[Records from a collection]
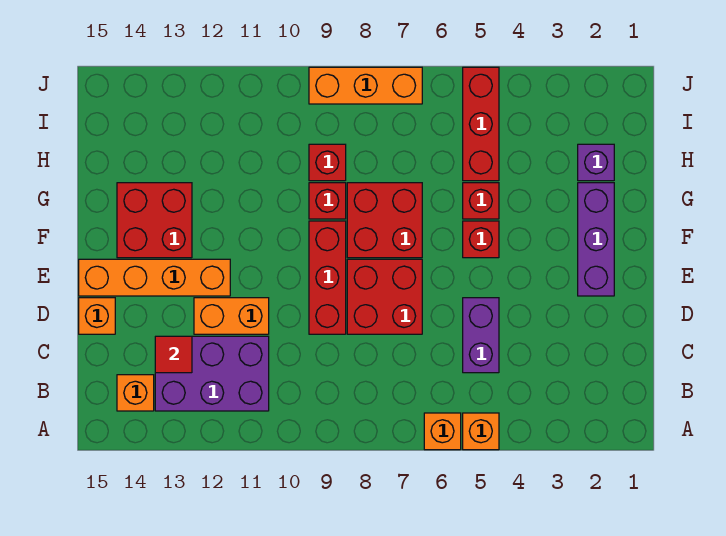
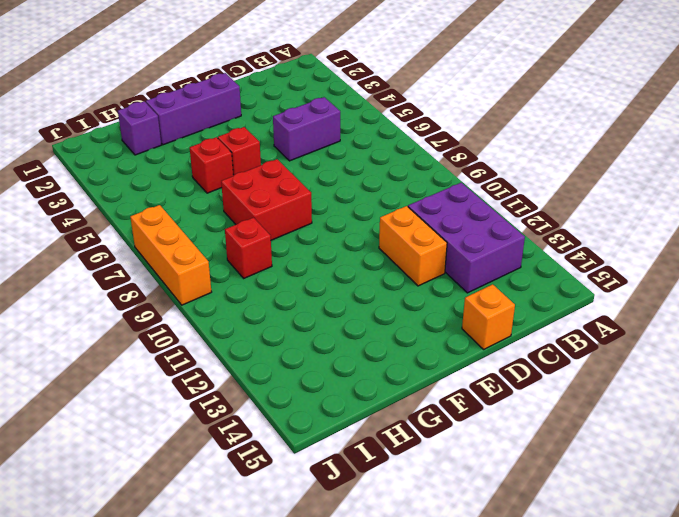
none -> orange brick A5 level 1
none -> orange brick A6 level 1
none -> orange brick B14 level 1

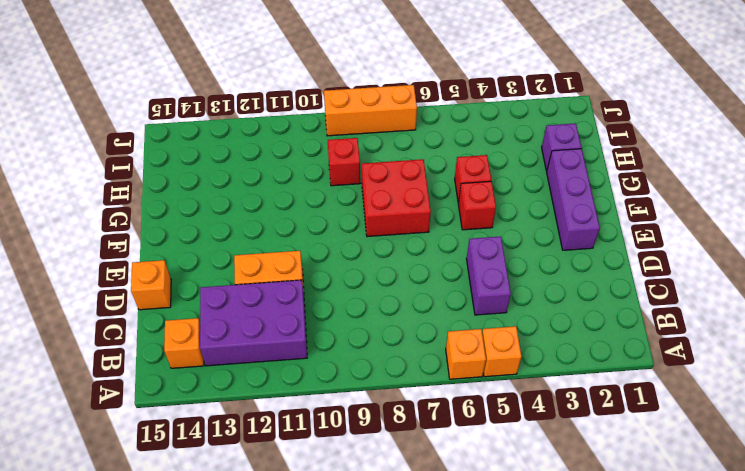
none -> red brick D7:E8 level 1
none -> red brick D9:F9 level 1
none -> orange brick E12:E15 level 1

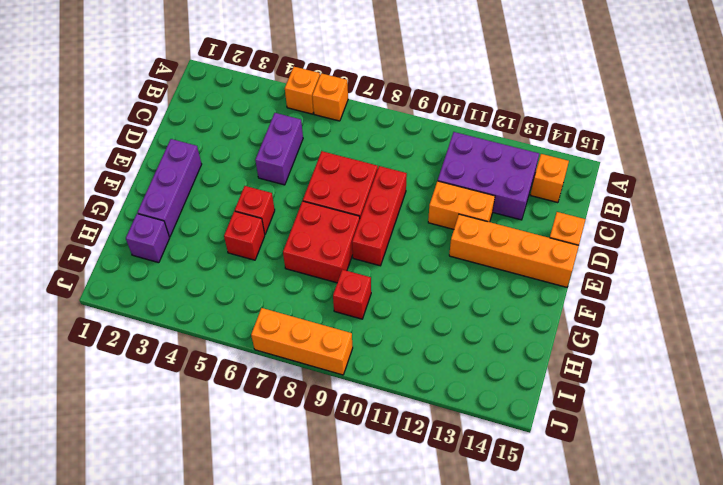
none -> red brick F13:G14 level 1
none -> red brick G9 level 1
none -> red brick H5:J5 level 1

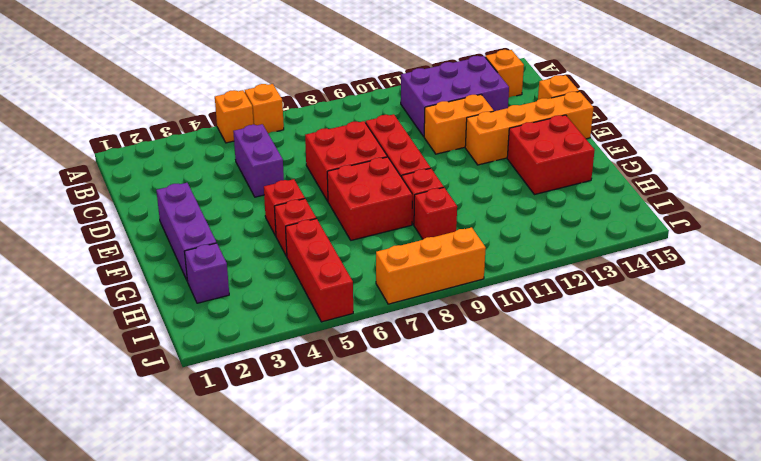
none -> red tile C13 level 2

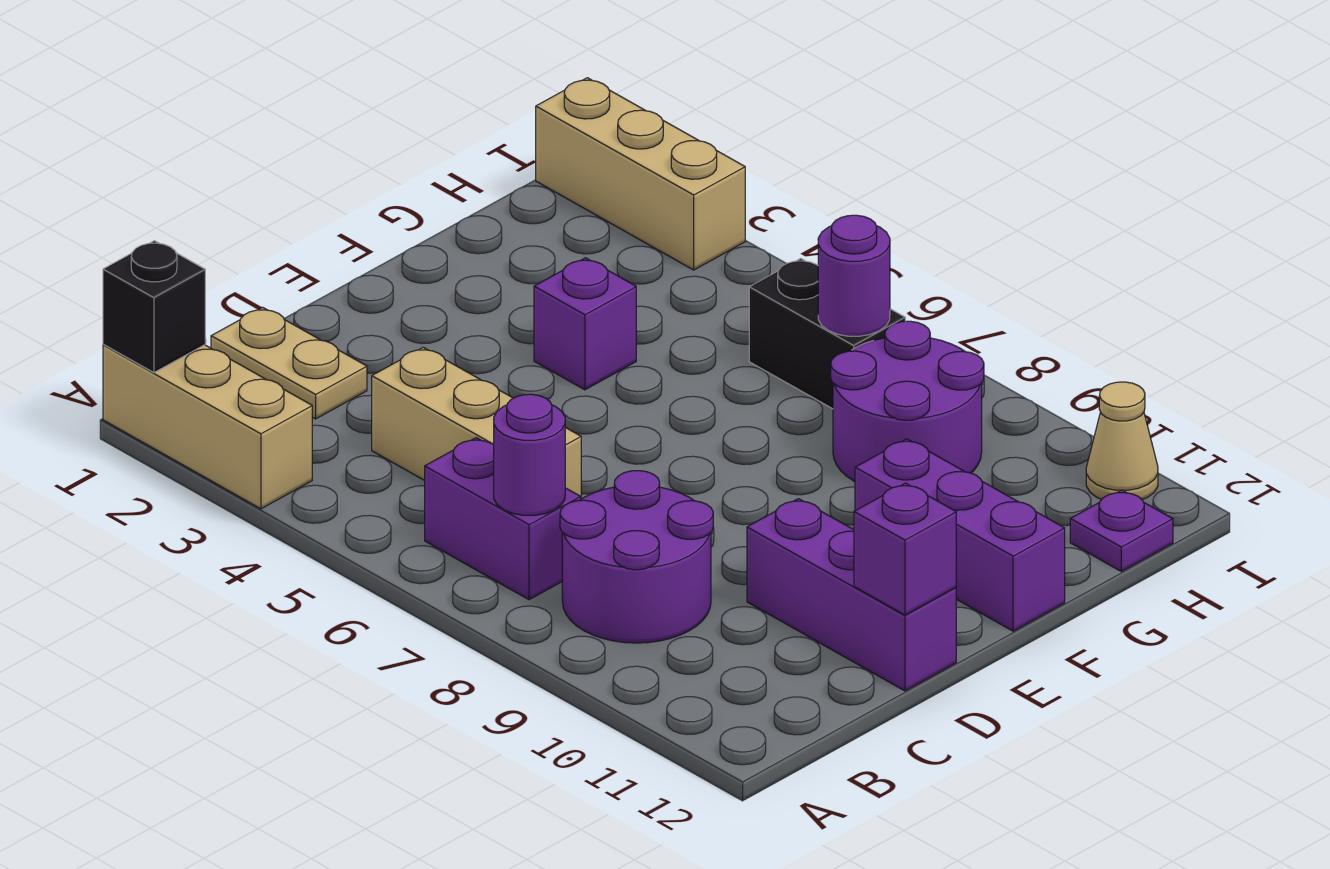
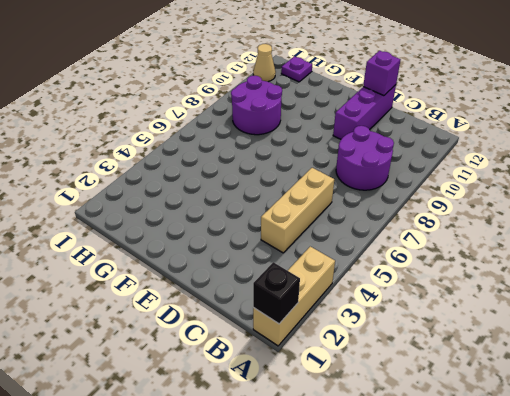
none -> purple brick B6:B7 level 1
none -> tan plate C1:C2 level 1
none -> purple brick F4 level 1

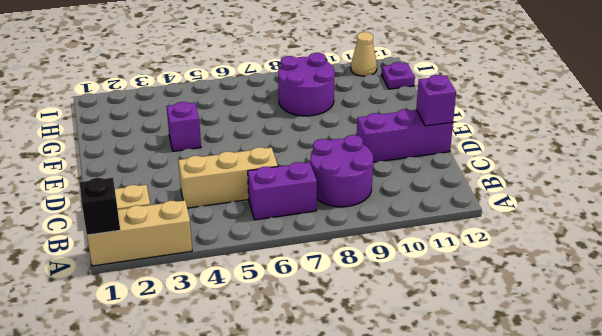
none -> purple brick F10:F12 level 1
none -> black brick H6:H7 level 1
none -> tan brick I1:I3 level 1

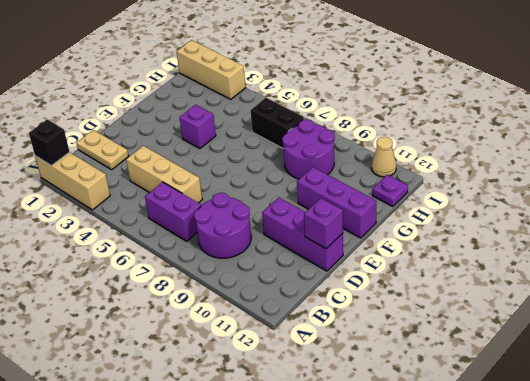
none -> purple round brick B7 level 2
none -> purple round brick H7 level 2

TASK TO COMPLETE:
For the word "orange", go through the records and show each line that carries it.

WRITTEN ANSWER:
none -> orange brick A5 level 1
none -> orange brick A6 level 1
none -> orange brick B14 level 1
none -> orange brick E12:E15 level 1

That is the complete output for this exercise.